Restate word for word the lines of the entries below, starting with the line that holds "IC201 pin SW: N006 -> N012" and ending with the line that holds "D7: LED blue", and no others.

== Segment start ==

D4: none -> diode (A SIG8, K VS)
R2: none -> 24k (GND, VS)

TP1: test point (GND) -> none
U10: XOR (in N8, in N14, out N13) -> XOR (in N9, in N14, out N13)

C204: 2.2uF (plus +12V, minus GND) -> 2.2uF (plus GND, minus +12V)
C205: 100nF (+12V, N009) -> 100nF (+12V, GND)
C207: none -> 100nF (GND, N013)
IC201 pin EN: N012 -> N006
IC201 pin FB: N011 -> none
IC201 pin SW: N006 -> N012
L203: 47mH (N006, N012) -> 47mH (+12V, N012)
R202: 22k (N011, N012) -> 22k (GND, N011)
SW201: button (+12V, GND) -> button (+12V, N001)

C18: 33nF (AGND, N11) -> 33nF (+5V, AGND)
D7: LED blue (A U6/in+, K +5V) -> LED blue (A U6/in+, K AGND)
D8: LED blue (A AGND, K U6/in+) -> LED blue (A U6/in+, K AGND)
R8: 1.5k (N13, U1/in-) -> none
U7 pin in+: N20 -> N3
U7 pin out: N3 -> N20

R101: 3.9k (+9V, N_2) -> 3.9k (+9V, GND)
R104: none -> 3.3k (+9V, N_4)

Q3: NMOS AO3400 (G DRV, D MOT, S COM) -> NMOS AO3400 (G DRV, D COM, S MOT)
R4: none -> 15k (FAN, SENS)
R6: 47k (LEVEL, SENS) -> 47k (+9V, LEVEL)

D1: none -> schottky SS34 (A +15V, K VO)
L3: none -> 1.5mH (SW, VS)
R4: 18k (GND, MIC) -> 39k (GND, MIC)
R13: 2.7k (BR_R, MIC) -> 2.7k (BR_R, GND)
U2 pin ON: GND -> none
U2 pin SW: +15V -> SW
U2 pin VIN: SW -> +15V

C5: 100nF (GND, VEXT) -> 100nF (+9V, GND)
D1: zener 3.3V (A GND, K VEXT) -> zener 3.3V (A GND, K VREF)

== Segment end ==

— SOLUTION TO THE EXERCISE —
IC201 pin SW: N006 -> N012
L203: 47mH (N006, N012) -> 47mH (+12V, N012)
R202: 22k (N011, N012) -> 22k (GND, N011)
SW201: button (+12V, GND) -> button (+12V, N001)

C18: 33nF (AGND, N11) -> 33nF (+5V, AGND)
D7: LED blue (A U6/in+, K +5V) -> LED blue (A U6/in+, K AGND)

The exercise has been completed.